Task statement: Nothing in the records may be altered. Repeat them in full.

**** Exercise data ****

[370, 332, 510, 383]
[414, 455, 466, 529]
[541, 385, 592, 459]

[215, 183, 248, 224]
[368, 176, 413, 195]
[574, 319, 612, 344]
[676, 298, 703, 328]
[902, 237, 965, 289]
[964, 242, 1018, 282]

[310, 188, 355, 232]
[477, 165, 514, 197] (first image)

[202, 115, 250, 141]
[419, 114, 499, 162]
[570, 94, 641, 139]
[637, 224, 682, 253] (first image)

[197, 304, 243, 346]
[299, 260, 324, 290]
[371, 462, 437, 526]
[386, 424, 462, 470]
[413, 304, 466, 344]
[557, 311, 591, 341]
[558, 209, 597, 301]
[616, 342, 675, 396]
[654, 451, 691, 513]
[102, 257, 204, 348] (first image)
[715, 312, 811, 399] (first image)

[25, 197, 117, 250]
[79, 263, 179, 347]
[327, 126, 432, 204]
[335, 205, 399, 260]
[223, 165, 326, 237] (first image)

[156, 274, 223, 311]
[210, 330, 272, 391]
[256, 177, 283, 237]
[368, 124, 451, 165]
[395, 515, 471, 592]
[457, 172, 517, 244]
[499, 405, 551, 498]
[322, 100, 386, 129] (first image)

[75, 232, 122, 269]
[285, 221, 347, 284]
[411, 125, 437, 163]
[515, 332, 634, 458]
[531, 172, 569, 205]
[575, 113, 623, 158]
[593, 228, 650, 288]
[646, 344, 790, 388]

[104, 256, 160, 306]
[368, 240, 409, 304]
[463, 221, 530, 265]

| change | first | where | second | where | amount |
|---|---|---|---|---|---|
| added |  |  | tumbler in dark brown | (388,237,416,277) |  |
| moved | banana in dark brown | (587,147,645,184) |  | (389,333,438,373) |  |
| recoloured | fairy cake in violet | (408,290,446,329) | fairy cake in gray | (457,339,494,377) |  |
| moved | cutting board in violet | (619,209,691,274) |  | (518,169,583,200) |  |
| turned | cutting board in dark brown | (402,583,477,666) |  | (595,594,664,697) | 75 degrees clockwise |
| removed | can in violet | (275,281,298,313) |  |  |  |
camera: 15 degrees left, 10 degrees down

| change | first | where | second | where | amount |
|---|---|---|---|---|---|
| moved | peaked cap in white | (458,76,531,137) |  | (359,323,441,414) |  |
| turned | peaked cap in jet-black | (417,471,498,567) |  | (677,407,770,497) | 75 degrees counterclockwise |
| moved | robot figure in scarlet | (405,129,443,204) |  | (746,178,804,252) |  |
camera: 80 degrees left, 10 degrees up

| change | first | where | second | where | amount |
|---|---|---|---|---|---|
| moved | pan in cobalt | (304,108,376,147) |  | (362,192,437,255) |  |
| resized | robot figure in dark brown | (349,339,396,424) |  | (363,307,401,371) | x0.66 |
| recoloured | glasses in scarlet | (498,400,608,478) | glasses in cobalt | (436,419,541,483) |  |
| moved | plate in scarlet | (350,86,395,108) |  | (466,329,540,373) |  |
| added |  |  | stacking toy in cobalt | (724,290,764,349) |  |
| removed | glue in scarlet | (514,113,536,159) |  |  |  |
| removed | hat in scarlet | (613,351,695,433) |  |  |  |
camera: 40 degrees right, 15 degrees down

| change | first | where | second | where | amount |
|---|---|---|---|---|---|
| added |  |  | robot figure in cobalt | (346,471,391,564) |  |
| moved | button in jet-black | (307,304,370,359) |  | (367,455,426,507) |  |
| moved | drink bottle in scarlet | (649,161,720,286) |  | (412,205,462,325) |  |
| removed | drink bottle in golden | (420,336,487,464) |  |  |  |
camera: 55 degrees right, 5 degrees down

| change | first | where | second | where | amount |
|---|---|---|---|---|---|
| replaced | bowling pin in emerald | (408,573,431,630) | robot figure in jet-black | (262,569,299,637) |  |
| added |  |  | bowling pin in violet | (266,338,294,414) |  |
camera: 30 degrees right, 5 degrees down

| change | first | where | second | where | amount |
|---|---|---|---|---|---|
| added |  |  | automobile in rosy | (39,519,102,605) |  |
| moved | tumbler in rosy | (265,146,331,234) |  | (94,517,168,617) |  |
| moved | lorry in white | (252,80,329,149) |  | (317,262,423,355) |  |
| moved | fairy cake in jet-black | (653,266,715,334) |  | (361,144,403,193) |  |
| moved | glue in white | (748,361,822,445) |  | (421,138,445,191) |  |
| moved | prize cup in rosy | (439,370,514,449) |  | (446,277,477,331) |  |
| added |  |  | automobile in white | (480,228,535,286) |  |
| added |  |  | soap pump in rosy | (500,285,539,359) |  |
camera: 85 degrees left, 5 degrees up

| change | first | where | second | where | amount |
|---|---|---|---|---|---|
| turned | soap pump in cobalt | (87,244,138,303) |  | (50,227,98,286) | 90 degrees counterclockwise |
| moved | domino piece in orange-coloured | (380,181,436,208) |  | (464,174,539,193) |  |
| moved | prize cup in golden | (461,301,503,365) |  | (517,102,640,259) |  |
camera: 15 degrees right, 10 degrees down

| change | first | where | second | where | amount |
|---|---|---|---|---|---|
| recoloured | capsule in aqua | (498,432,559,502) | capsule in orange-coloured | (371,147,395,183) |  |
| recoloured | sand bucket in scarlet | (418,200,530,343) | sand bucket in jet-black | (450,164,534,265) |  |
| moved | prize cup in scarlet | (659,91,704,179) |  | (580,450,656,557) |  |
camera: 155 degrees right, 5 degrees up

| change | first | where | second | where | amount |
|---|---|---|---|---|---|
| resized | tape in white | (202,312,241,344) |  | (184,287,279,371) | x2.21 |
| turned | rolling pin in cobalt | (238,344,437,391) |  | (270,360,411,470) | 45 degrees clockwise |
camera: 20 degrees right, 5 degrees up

****

Finished exercise:
[370, 332, 510, 383]
[414, 455, 466, 529]
[541, 385, 592, 459]

[215, 183, 248, 224]
[368, 176, 413, 195]
[574, 319, 612, 344]
[676, 298, 703, 328]
[902, 237, 965, 289]
[964, 242, 1018, 282]

[310, 188, 355, 232]
[477, 165, 514, 197] (first image)

[202, 115, 250, 141]
[419, 114, 499, 162]
[570, 94, 641, 139]
[637, 224, 682, 253] (first image)

[197, 304, 243, 346]
[299, 260, 324, 290]
[371, 462, 437, 526]
[386, 424, 462, 470]
[413, 304, 466, 344]
[557, 311, 591, 341]
[558, 209, 597, 301]
[616, 342, 675, 396]
[654, 451, 691, 513]
[102, 257, 204, 348] (first image)
[715, 312, 811, 399] (first image)

[25, 197, 117, 250]
[79, 263, 179, 347]
[327, 126, 432, 204]
[335, 205, 399, 260]
[223, 165, 326, 237] (first image)

[156, 274, 223, 311]
[210, 330, 272, 391]
[256, 177, 283, 237]
[368, 124, 451, 165]
[395, 515, 471, 592]
[457, 172, 517, 244]
[499, 405, 551, 498]
[322, 100, 386, 129] (first image)

[75, 232, 122, 269]
[285, 221, 347, 284]
[411, 125, 437, 163]
[515, 332, 634, 458]
[531, 172, 569, 205]
[575, 113, 623, 158]
[593, 228, 650, 288]
[646, 344, 790, 388]

[104, 256, 160, 306]
[368, 240, 409, 304]
[463, 221, 530, 265]

| change | first | where | second | where | amount |
|---|---|---|---|---|---|
| added |  |  | tumbler in dark brown | (388,237,416,277) |  |
| moved | banana in dark brown | (587,147,645,184) |  | (389,333,438,373) |  |
| recoloured | fairy cake in violet | (408,290,446,329) | fairy cake in gray | (457,339,494,377) |  |
| moved | cutting board in violet | (619,209,691,274) |  | (518,169,583,200) |  |
| turned | cutting board in dark brown | (402,583,477,666) |  | (595,594,664,697) | 75 degrees clockwise |
| removed | can in violet | (275,281,298,313) |  |  |  |
camera: 15 degrees left, 10 degrees down

| change | first | where | second | where | amount |
|---|---|---|---|---|---|
| moved | peaked cap in white | (458,76,531,137) |  | (359,323,441,414) |  |
| turned | peaked cap in jet-black | (417,471,498,567) |  | (677,407,770,497) | 75 degrees counterclockwise |
| moved | robot figure in scarlet | (405,129,443,204) |  | (746,178,804,252) |  |
camera: 80 degrees left, 10 degrees up

| change | first | where | second | where | amount |
|---|---|---|---|---|---|
| moved | pan in cobalt | (304,108,376,147) |  | (362,192,437,255) |  |
| resized | robot figure in dark brown | (349,339,396,424) |  | (363,307,401,371) | x0.66 |
| recoloured | glasses in scarlet | (498,400,608,478) | glasses in cobalt | (436,419,541,483) |  |
| moved | plate in scarlet | (350,86,395,108) |  | (466,329,540,373) |  |
| added |  |  | stacking toy in cobalt | (724,290,764,349) |  |
| removed | glue in scarlet | (514,113,536,159) |  |  |  |
| removed | hat in scarlet | (613,351,695,433) |  |  |  |
camera: 40 degrees right, 15 degrees down

| change | first | where | second | where | amount |
|---|---|---|---|---|---|
| added |  |  | robot figure in cobalt | (346,471,391,564) |  |
| moved | button in jet-black | (307,304,370,359) |  | (367,455,426,507) |  |
| moved | drink bottle in scarlet | (649,161,720,286) |  | (412,205,462,325) |  |
| removed | drink bottle in golden | (420,336,487,464) |  |  |  |
camera: 55 degrees right, 5 degrees down

| change | first | where | second | where | amount |
|---|---|---|---|---|---|
| replaced | bowling pin in emerald | (408,573,431,630) | robot figure in jet-black | (262,569,299,637) |  |
| added |  |  | bowling pin in violet | (266,338,294,414) |  |
camera: 30 degrees right, 5 degrees down

| change | first | where | second | where | amount |
|---|---|---|---|---|---|
| added |  |  | automobile in rosy | (39,519,102,605) |  |
| moved | tumbler in rosy | (265,146,331,234) |  | (94,517,168,617) |  |
| moved | lorry in white | (252,80,329,149) |  | (317,262,423,355) |  |
| moved | fairy cake in jet-black | (653,266,715,334) |  | (361,144,403,193) |  |
| moved | glue in white | (748,361,822,445) |  | (421,138,445,191) |  |
| moved | prize cup in rosy | (439,370,514,449) |  | (446,277,477,331) |  |
| added |  |  | automobile in white | (480,228,535,286) |  |
| added |  |  | soap pump in rosy | (500,285,539,359) |  |
camera: 85 degrees left, 5 degrees up

| change | first | where | second | where | amount |
|---|---|---|---|---|---|
| turned | soap pump in cobalt | (87,244,138,303) |  | (50,227,98,286) | 90 degrees counterclockwise |
| moved | domino piece in orange-coloured | (380,181,436,208) |  | (464,174,539,193) |  |
| moved | prize cup in golden | (461,301,503,365) |  | (517,102,640,259) |  |
camera: 15 degrees right, 10 degrees down

| change | first | where | second | where | amount |
|---|---|---|---|---|---|
| recoloured | capsule in aqua | (498,432,559,502) | capsule in orange-coloured | (371,147,395,183) |  |
| recoloured | sand bucket in scarlet | (418,200,530,343) | sand bucket in jet-black | (450,164,534,265) |  |
| moved | prize cup in scarlet | (659,91,704,179) |  | (580,450,656,557) |  |
camera: 155 degrees right, 5 degrees up

| change | first | where | second | where | amount |
|---|---|---|---|---|---|
| resized | tape in white | (202,312,241,344) |  | (184,287,279,371) | x2.21 |
| turned | rolling pin in cobalt | (238,344,437,391) |  | (270,360,411,470) | 45 degrees clockwise |
camera: 20 degrees right, 5 degrees up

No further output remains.